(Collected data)
※

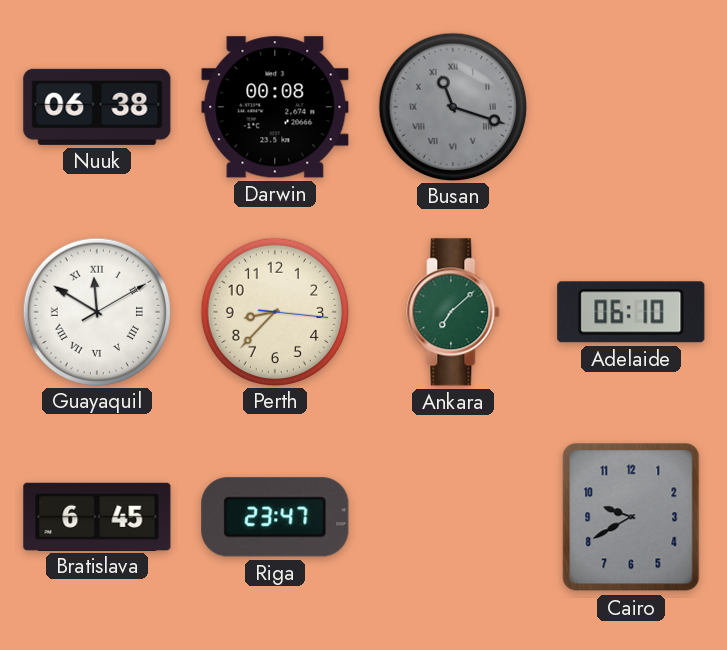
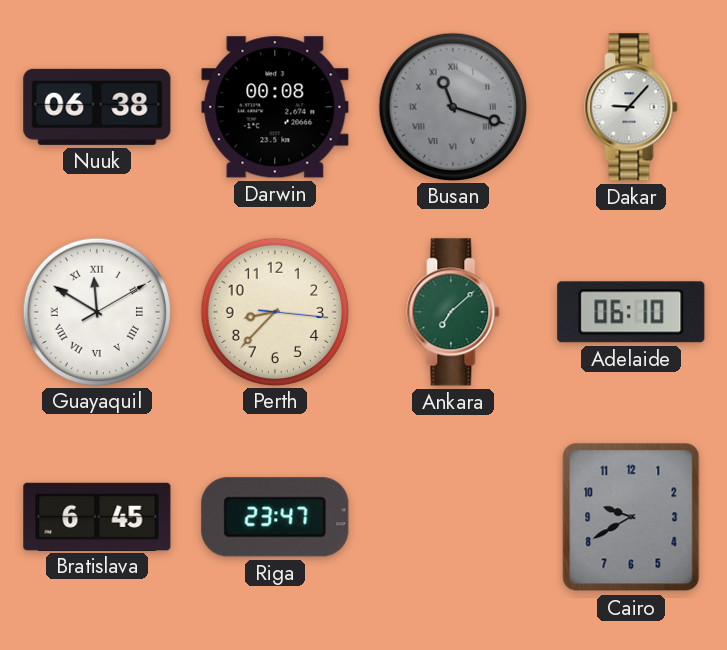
Dakar: none -> 9:07
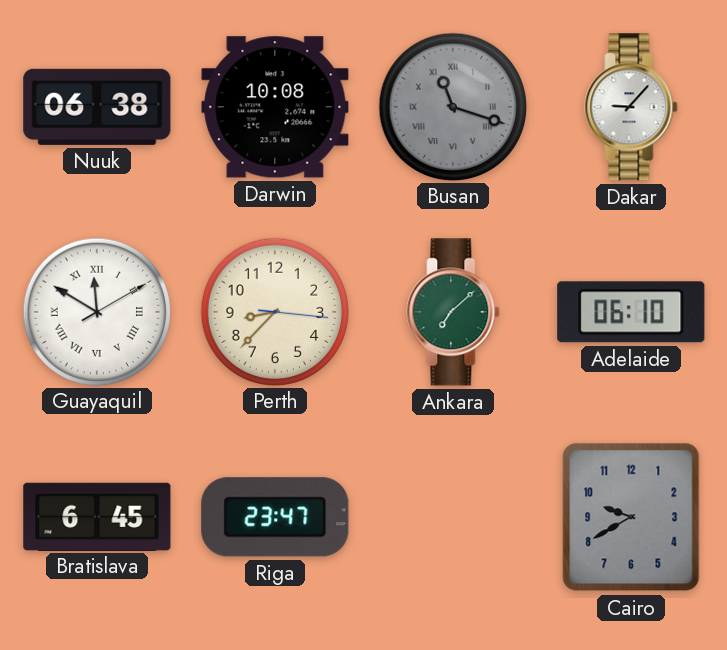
Darwin: 00:08 -> 10:08
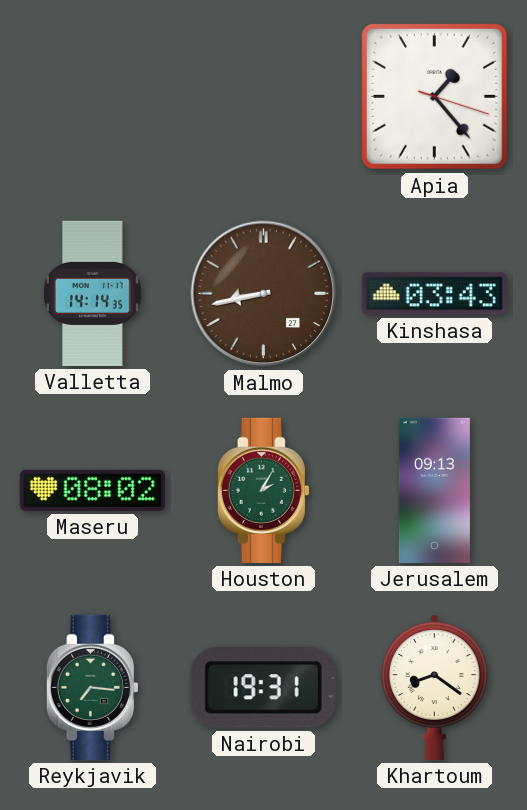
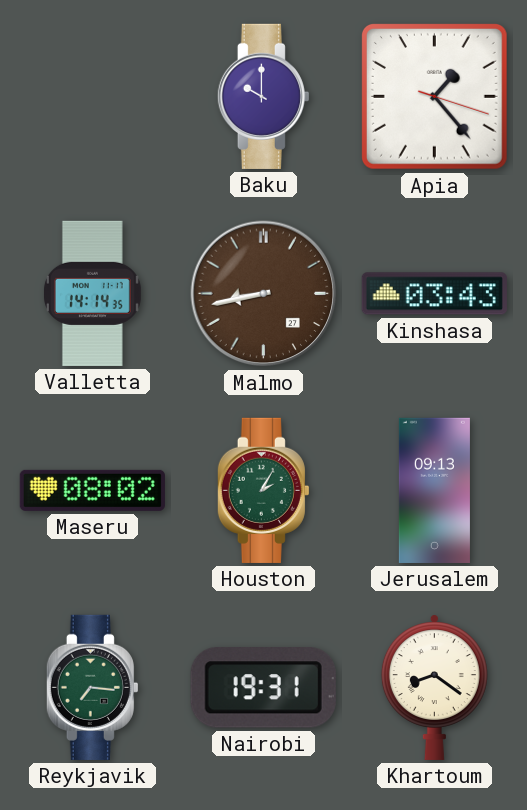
Baku: none -> 10:00
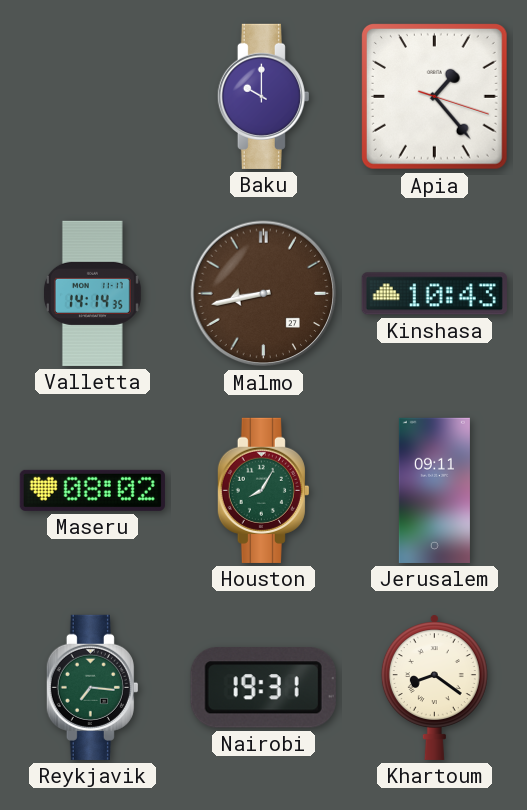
Kinshasa: 03:43 -> 10:43
Houston: 2:05 -> 8:05
Jerusalem: 09:13 -> 09:11
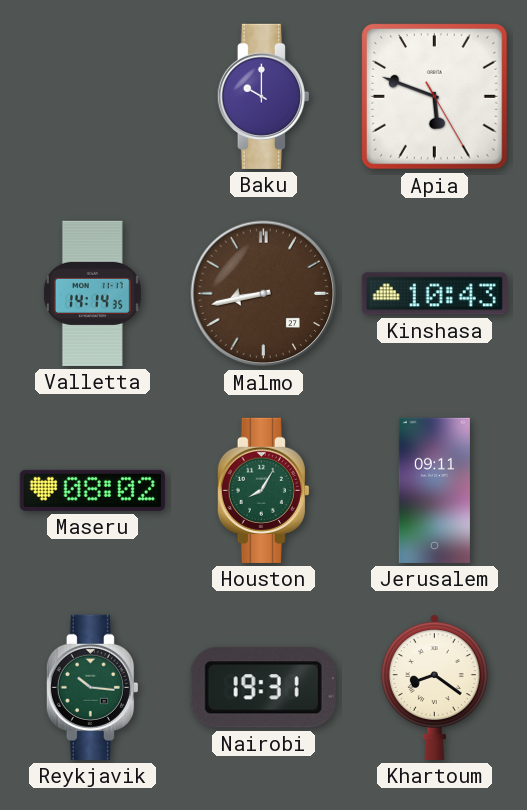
Apia: 1:23 -> 5:48
Reykjavik: 7:16 -> 10:16
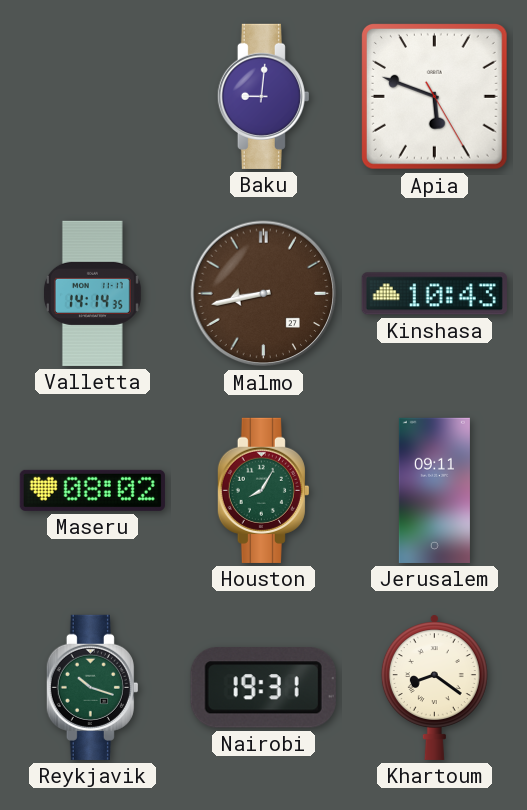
Baku: 10:00 -> 9:01
Reykjavik: 10:16 -> 10:18
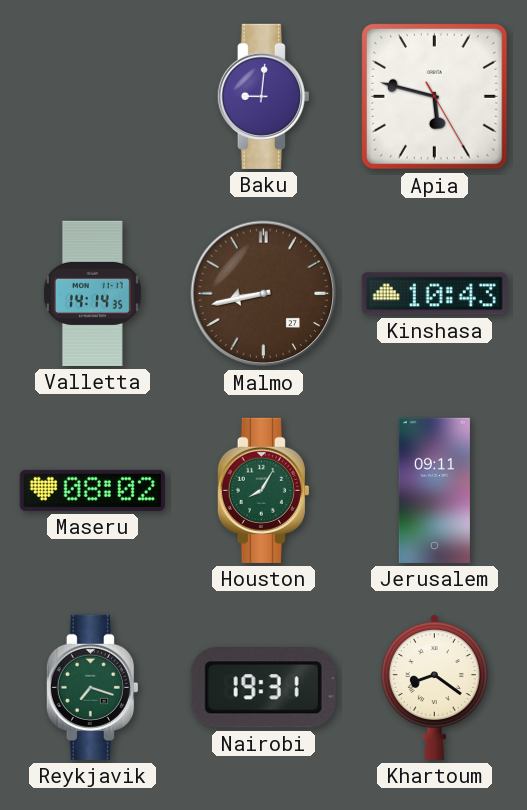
Apia: 5:48 -> 5:47
Reykjavik: 10:18 -> 7:18
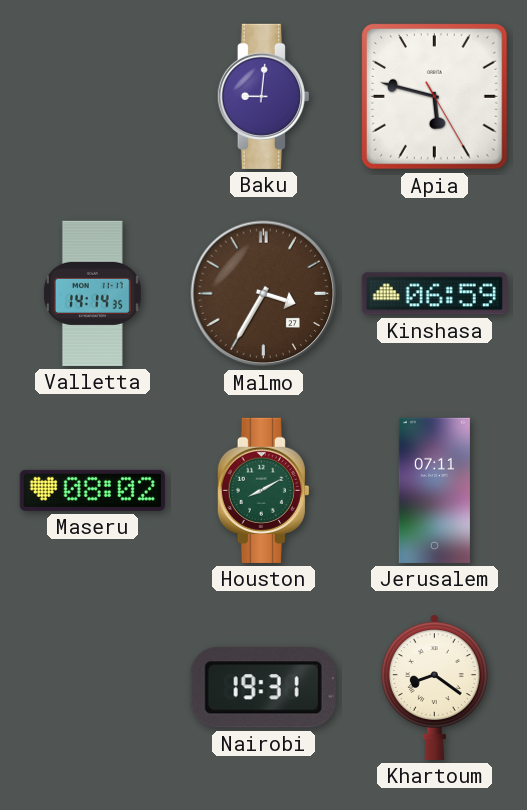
Malmo: 8:43 -> 3:35
Kinshasa: 10:43 -> 06:59
Houston: 8:05 -> 8:10
Jerusalem: 09:11 -> 07:11
Reykjavik: 7:18 -> none
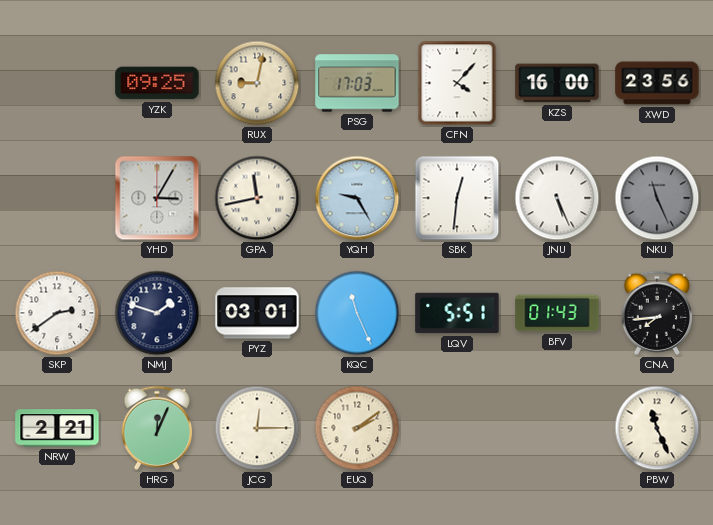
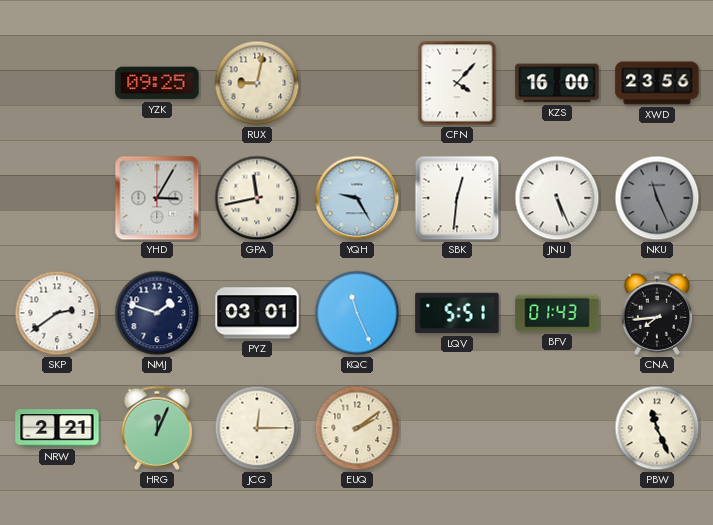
PSG: 17:03 -> none
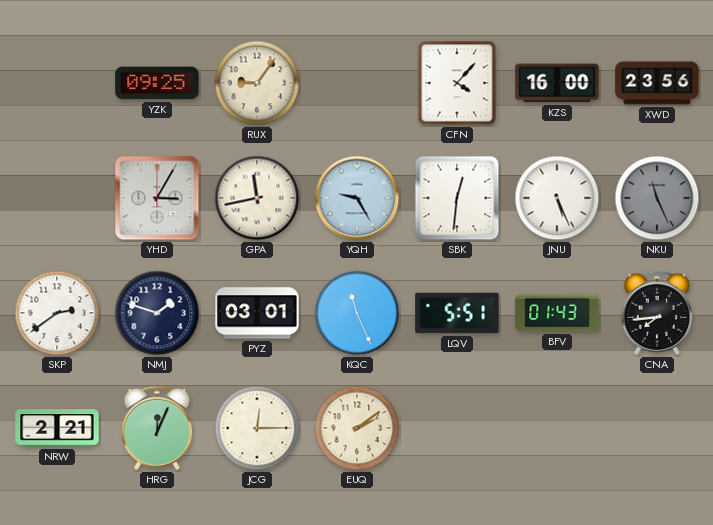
RUX: 9:02 -> 9:06
PBW: 11:26 -> none
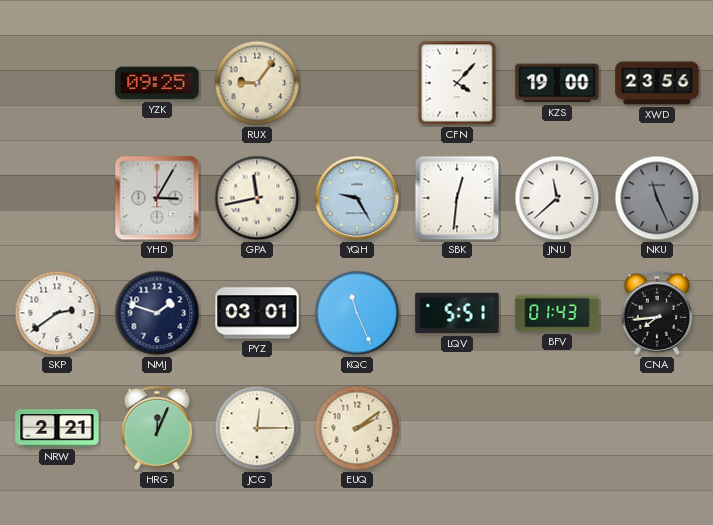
KZS: 16:00 -> 19:00
JNU: 5:26 -> 11:38
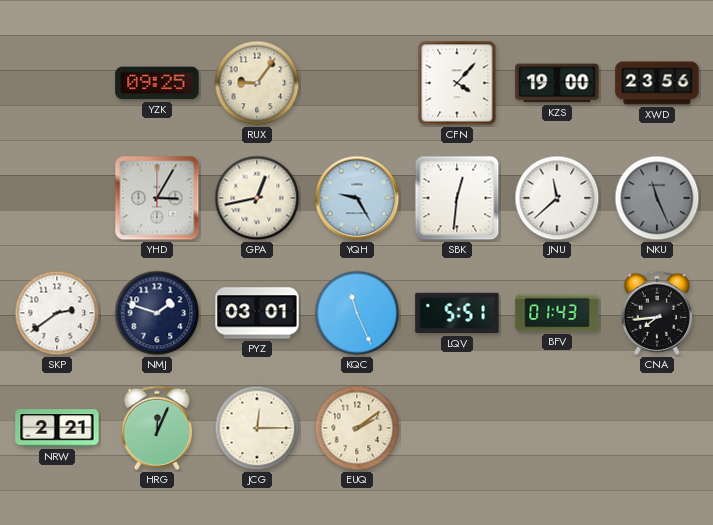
GPA: 11:43 -> 12:43
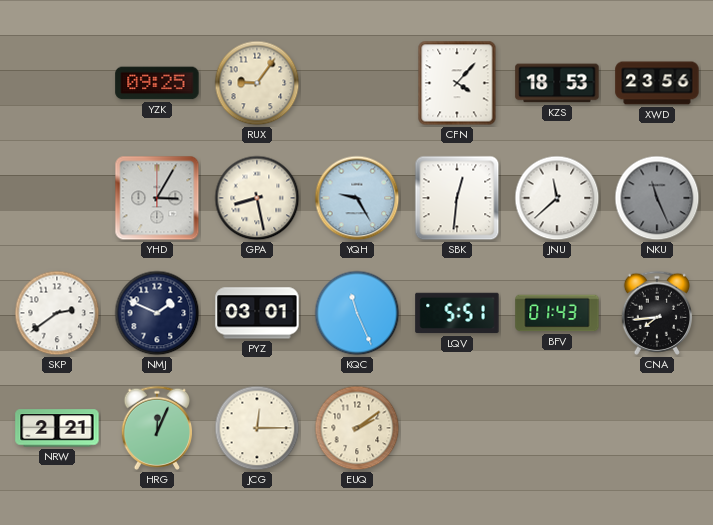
KZS: 19:00 -> 18:53
GPA: 12:43 -> 8:28
NMJ: 1:48 -> 1:49
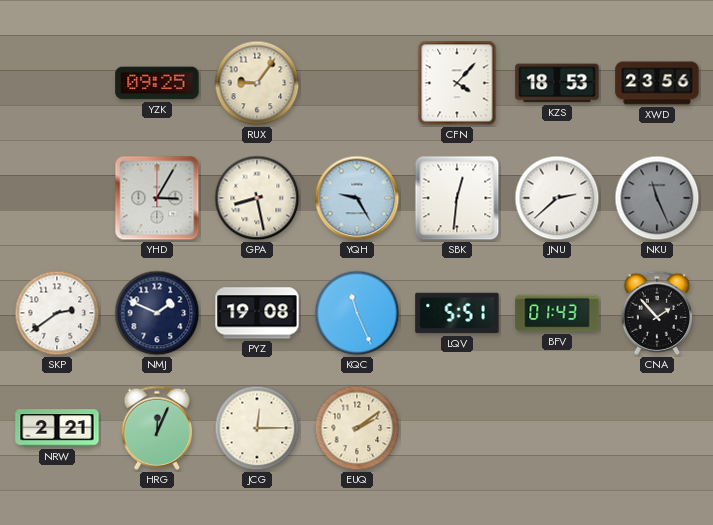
JNU: 11:38 -> 2:38
PYZ: 03:01 -> 19:08
CNA: 7:44 -> 1:53
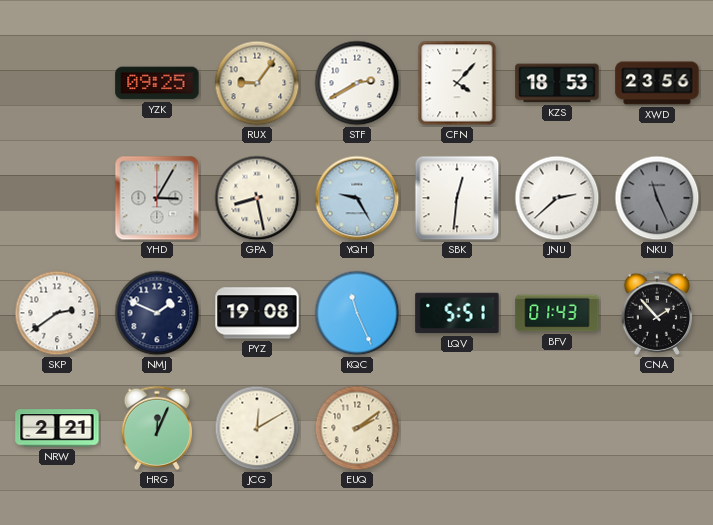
STF: none -> 2:40
JCG: 12:15 -> 12:10
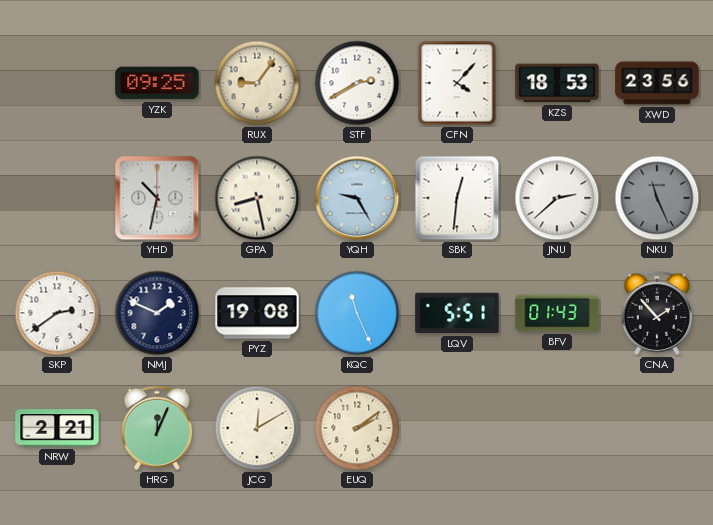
YHD: 3:05 -> 10:32
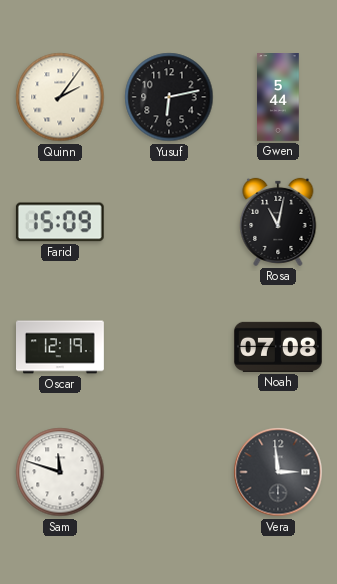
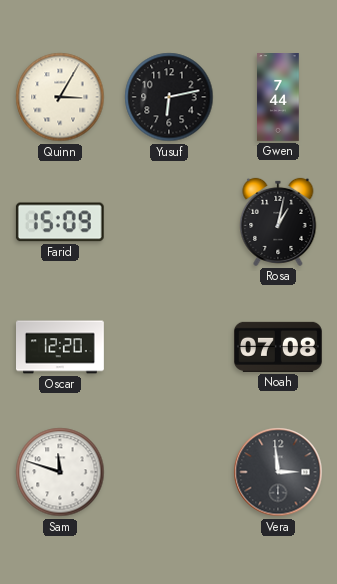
Quinn: 2:06 -> 3:05
Gwen: 5:44 -> 7:44
Rosa: 11:02 -> 1:02
Oscar: 12:19 -> 12:20
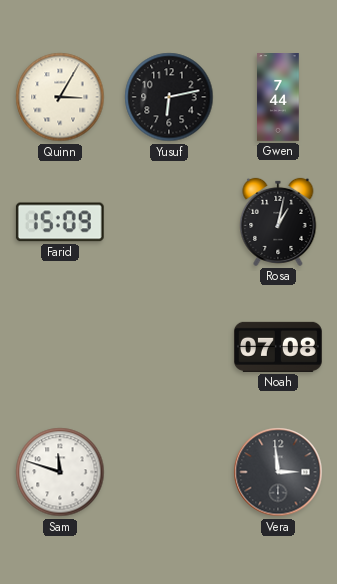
Oscar: 12:20 -> none
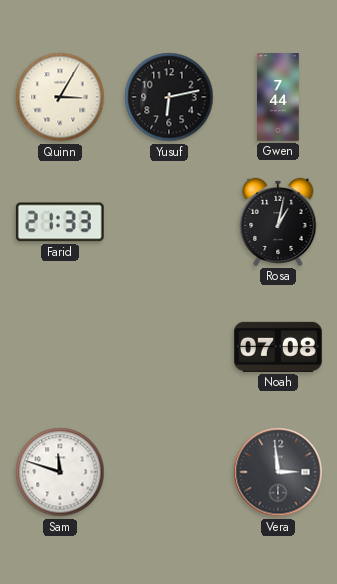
Farid: 15:09 -> 21:33
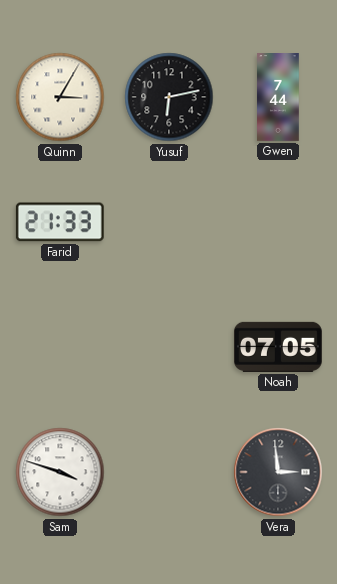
Rosa: 1:02 -> none
Noah: 07:08 -> 07:05
Sam: 11:48 -> 3:48
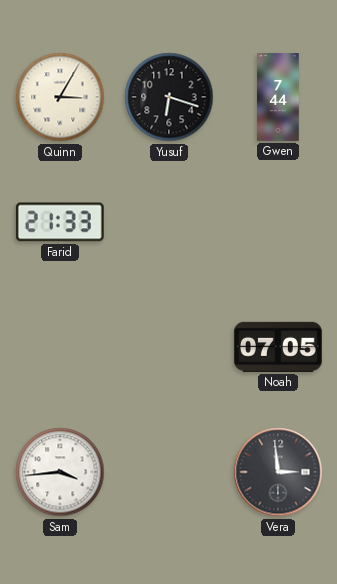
Yusuf: 6:13 -> 6:18
Sam: 3:48 -> 3:44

※

### TO DO:
Reproduce every line from the one containing "Apia: 5:48 -> 5:47" down to the last line, including both ends, and leave the pictures out of your answer.

### CORRECT OUTPUT:
Apia: 5:48 -> 5:47
Reykjavik: 10:18 -> 7:18
Malmo: 8:43 -> 3:35
Kinshasa: 10:43 -> 06:59
Houston: 8:05 -> 8:10
Jerusalem: 09:11 -> 07:11
Reykjavik: 7:18 -> none
PSG: 17:03 -> none
RUX: 9:02 -> 9:06
PBW: 11:26 -> none
KZS: 16:00 -> 19:00
JNU: 5:26 -> 11:38
GPA: 11:43 -> 12:43
KZS: 19:00 -> 18:53
GPA: 12:43 -> 8:28
NMJ: 1:48 -> 1:49
JNU: 11:38 -> 2:38
PYZ: 03:01 -> 19:08
CNA: 7:44 -> 1:53
STF: none -> 2:40
JCG: 12:15 -> 12:10
YHD: 3:05 -> 10:32
Quinn: 2:06 -> 3:05
Gwen: 5:44 -> 7:44
Rosa: 11:02 -> 1:02
Oscar: 12:19 -> 12:20
Oscar: 12:20 -> none
Farid: 15:09 -> 21:33
Rosa: 1:02 -> none
Noah: 07:08 -> 07:05
Sam: 11:48 -> 3:48
Yusuf: 6:13 -> 6:18
Sam: 3:48 -> 3:44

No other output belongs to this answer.